#### [THE TASK]
Within the records below, find each line that holds the string "pink", then copy it.
━━━━━━━━━━
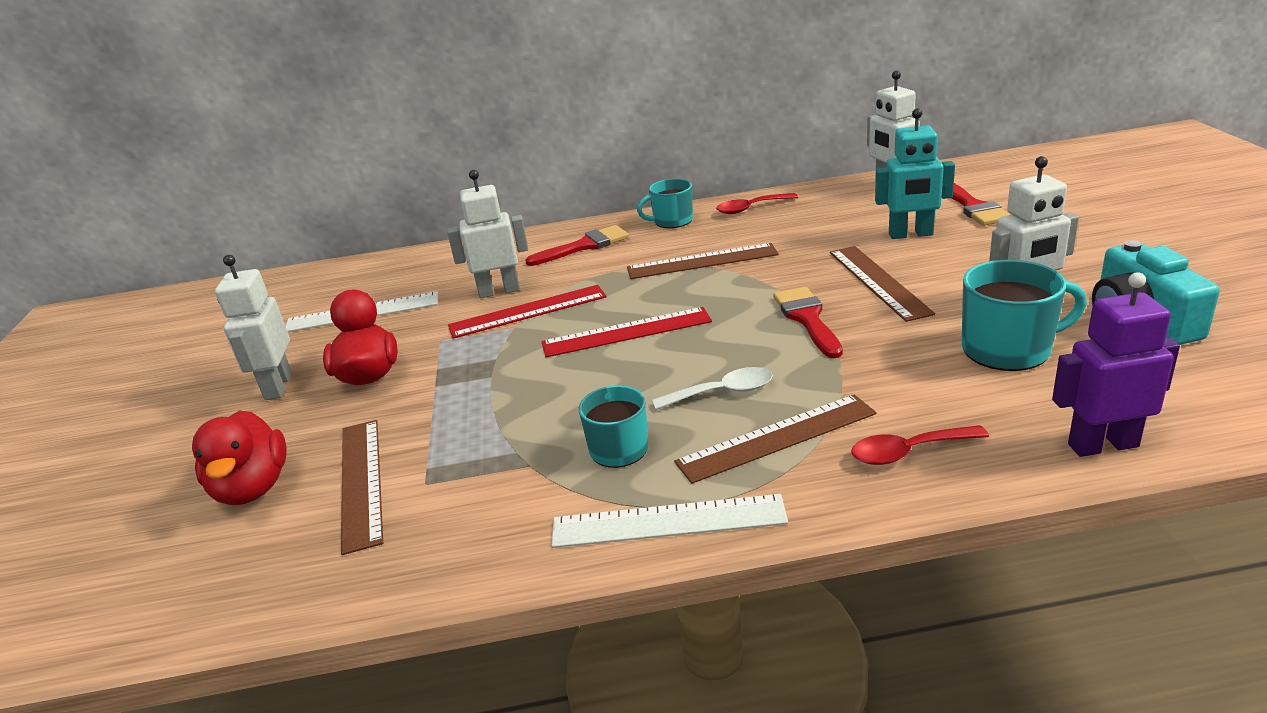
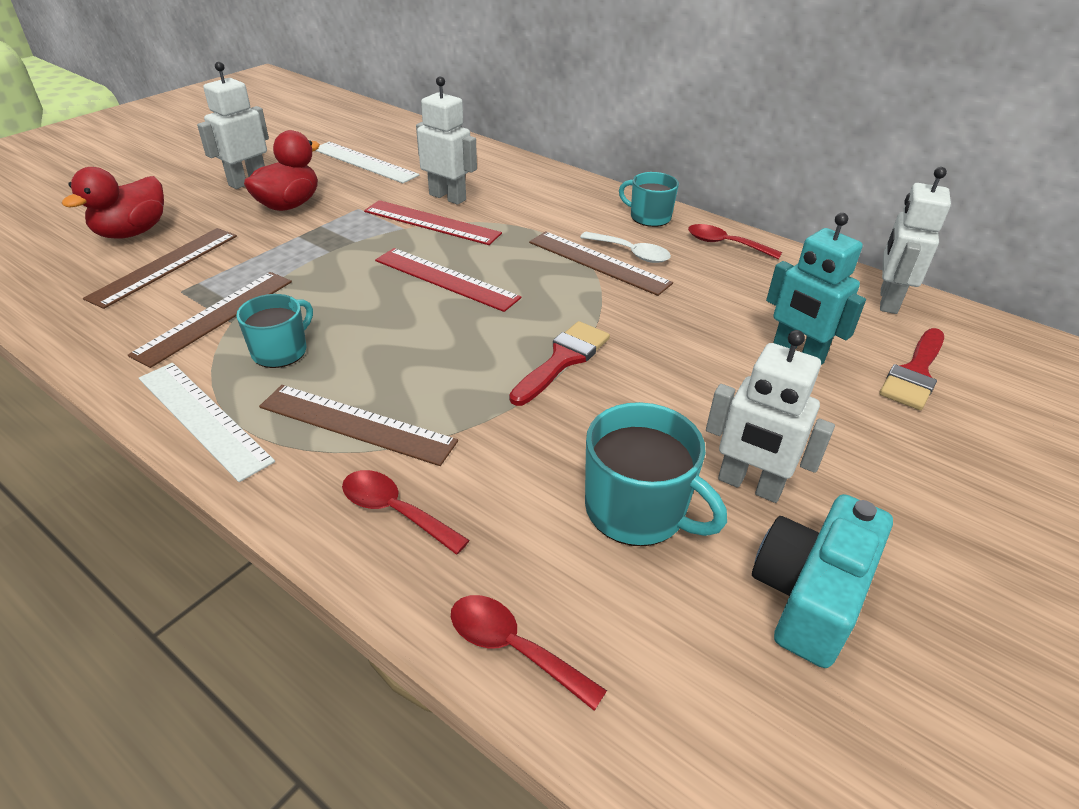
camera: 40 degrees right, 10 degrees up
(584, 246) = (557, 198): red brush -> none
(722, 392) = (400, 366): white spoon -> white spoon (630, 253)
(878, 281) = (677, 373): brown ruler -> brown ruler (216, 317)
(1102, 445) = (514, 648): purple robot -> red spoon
━━━━━━━━━━
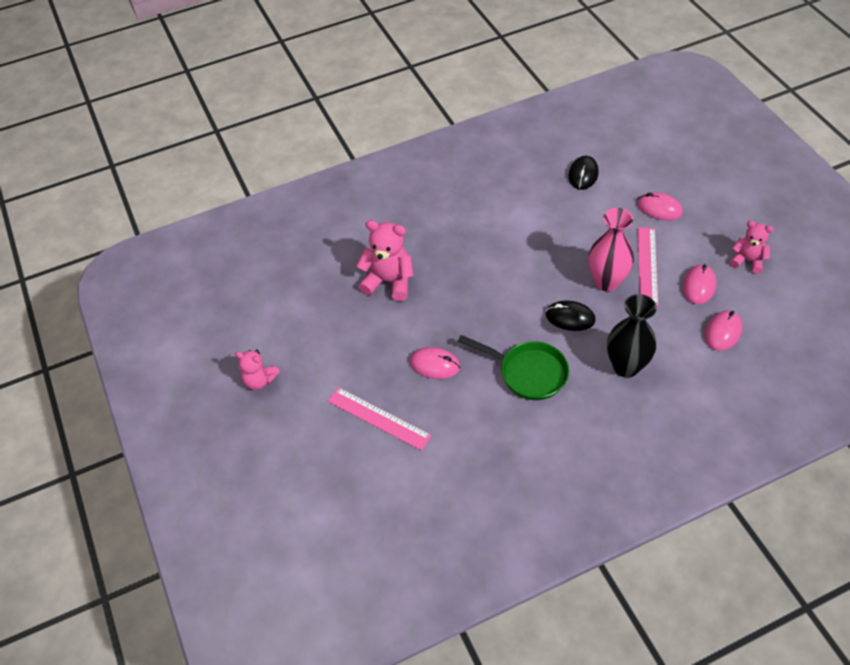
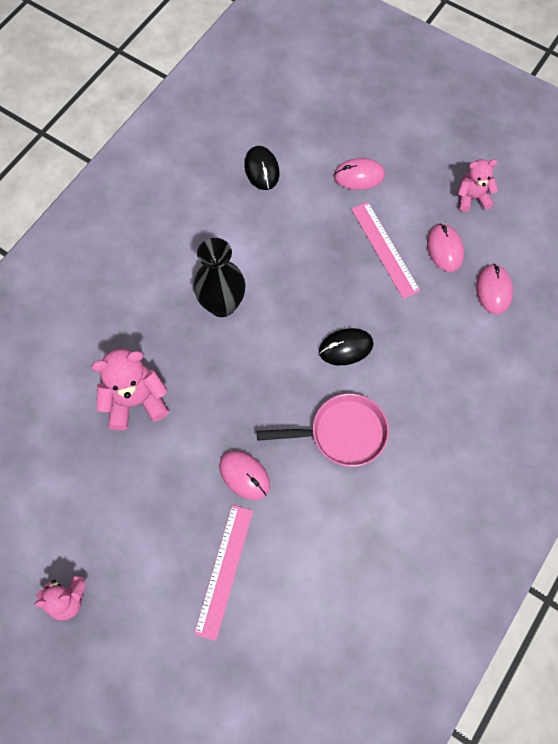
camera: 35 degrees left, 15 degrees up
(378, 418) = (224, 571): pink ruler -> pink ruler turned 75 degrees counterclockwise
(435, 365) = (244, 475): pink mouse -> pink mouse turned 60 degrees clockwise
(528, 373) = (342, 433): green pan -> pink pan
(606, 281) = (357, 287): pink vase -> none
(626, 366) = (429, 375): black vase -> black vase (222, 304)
━━━━━━━━━━
#### [WORKED SOLUTION]
(378, 418) = (224, 571): pink ruler -> pink ruler turned 75 degrees counterclockwise
(435, 365) = (244, 475): pink mouse -> pink mouse turned 60 degrees clockwise
(528, 373) = (342, 433): green pan -> pink pan
(606, 281) = (357, 287): pink vase -> none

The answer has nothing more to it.